▸ **Required action**: Set out exactly, line by line, the stretch of data below that begins at the line containing "289, 46, 38" and ends at the line containing "282, 265, 159", with both ends kept.

▸ **Data for processing**:
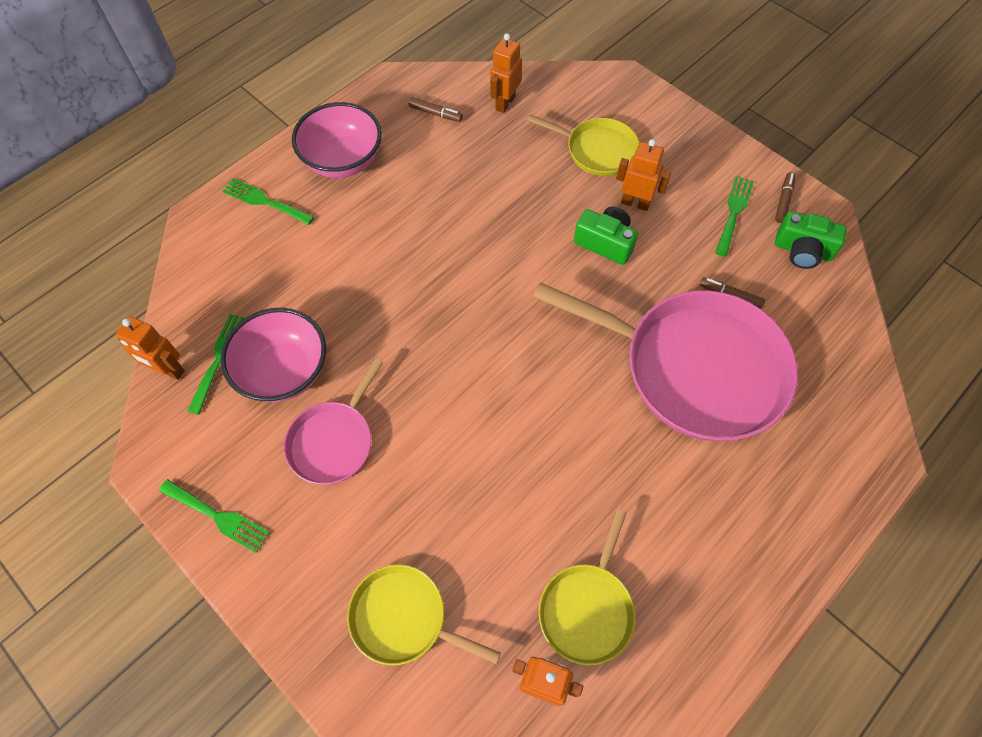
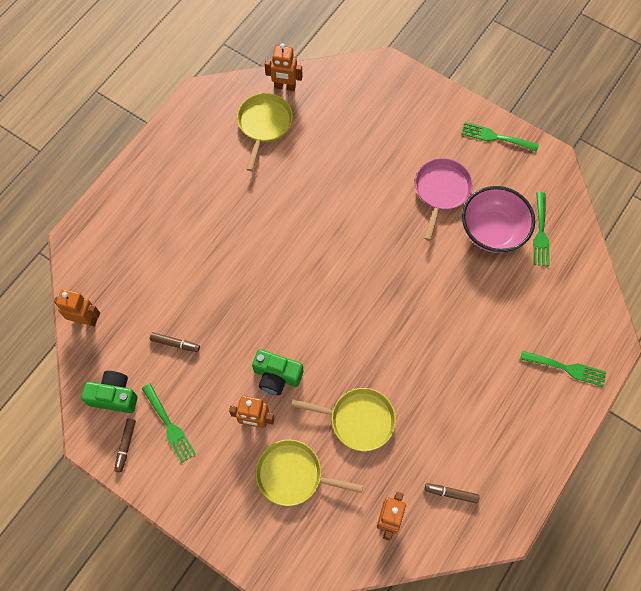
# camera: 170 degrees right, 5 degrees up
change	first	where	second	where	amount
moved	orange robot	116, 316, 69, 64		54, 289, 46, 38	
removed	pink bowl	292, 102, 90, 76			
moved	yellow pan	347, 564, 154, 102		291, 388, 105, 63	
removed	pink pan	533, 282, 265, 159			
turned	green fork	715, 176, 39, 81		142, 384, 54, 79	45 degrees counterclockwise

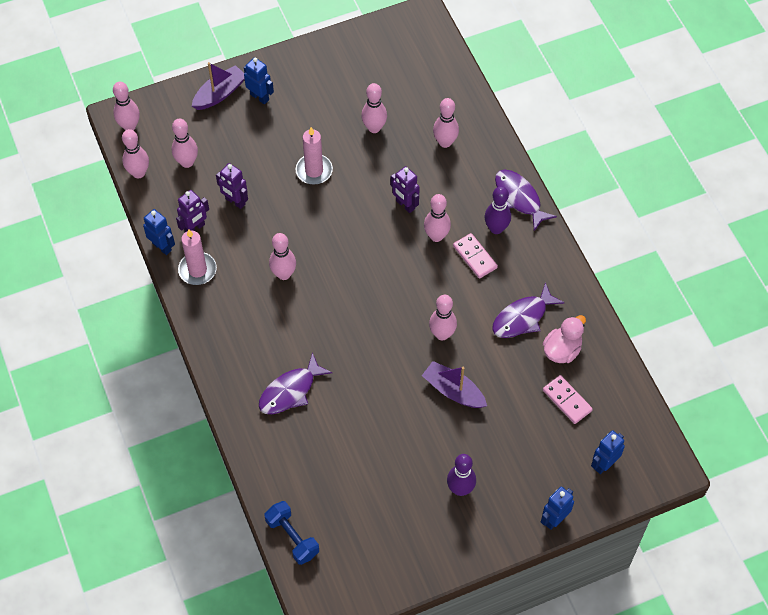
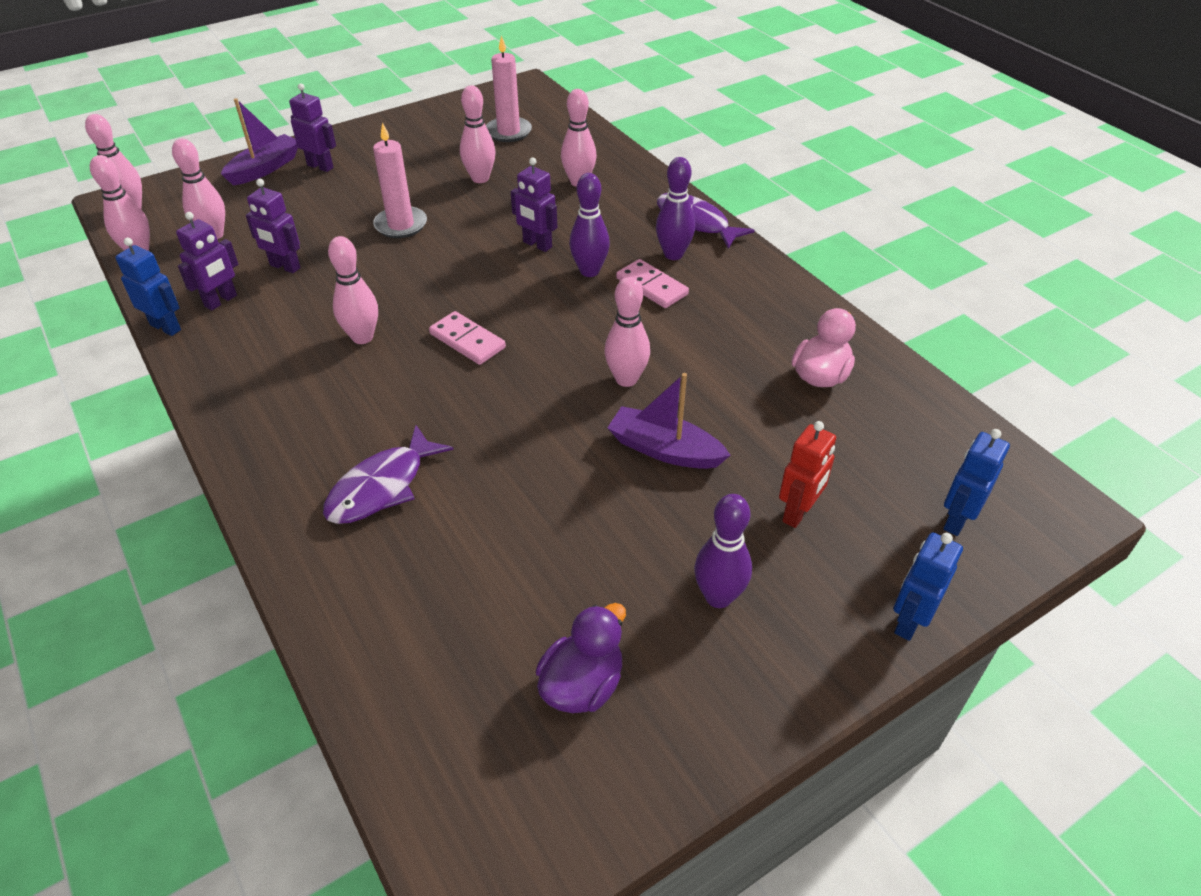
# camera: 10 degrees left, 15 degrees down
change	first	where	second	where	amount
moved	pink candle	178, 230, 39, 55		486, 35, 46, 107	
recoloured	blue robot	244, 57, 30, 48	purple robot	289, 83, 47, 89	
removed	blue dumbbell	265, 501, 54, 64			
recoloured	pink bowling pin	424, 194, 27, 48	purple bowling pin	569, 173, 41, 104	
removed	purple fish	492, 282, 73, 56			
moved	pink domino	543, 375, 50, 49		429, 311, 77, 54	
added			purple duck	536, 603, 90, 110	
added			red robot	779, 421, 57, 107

---

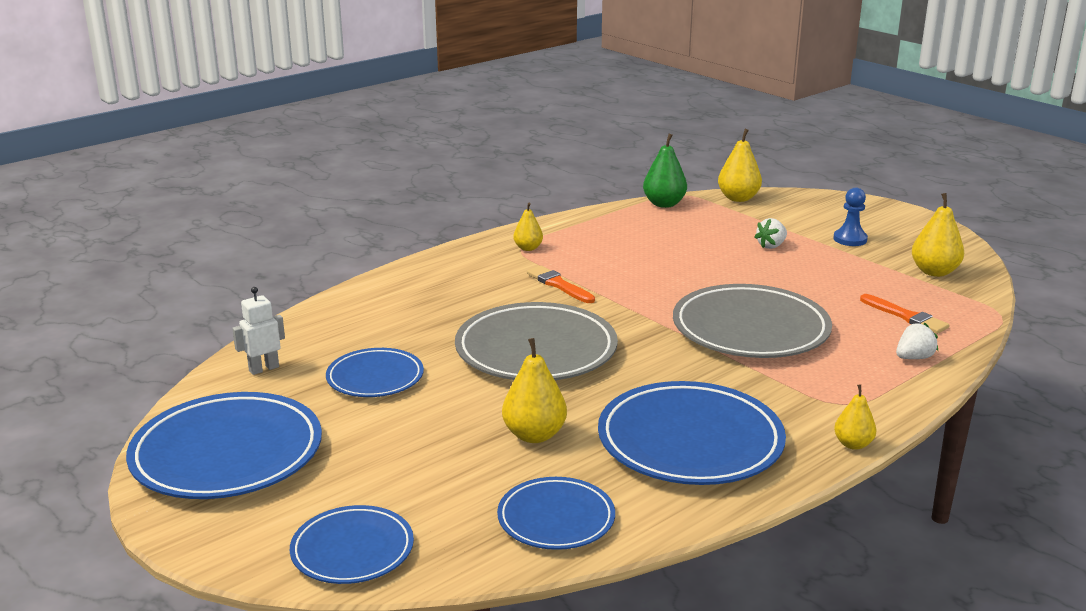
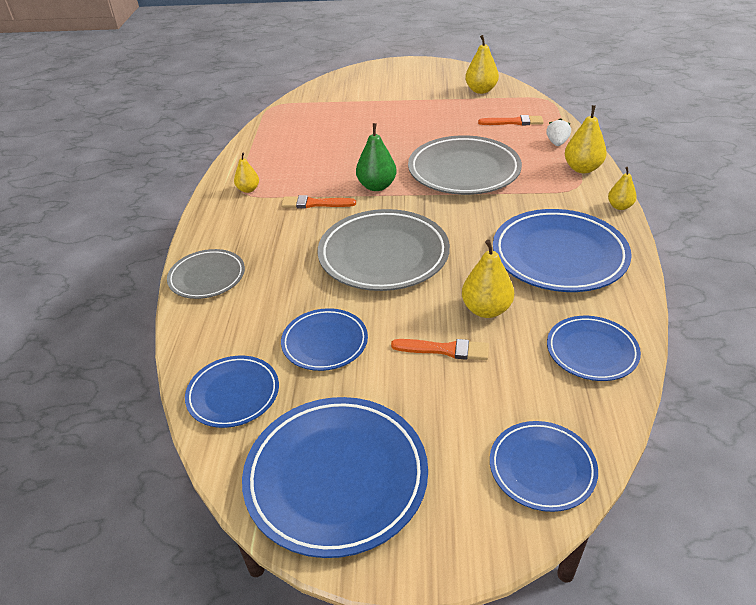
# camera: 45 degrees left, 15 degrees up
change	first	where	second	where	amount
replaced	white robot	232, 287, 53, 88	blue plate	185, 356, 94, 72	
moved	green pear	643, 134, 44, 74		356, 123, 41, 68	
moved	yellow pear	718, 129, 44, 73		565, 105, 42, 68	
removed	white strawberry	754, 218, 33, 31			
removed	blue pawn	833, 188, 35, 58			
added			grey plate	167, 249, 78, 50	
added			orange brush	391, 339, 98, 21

▸ **Solution below**:
moved	orange robot	116, 316, 69, 64		54, 289, 46, 38	
removed	pink bowl	292, 102, 90, 76			
moved	yellow pan	347, 564, 154, 102		291, 388, 105, 63	
removed	pink pan	533, 282, 265, 159			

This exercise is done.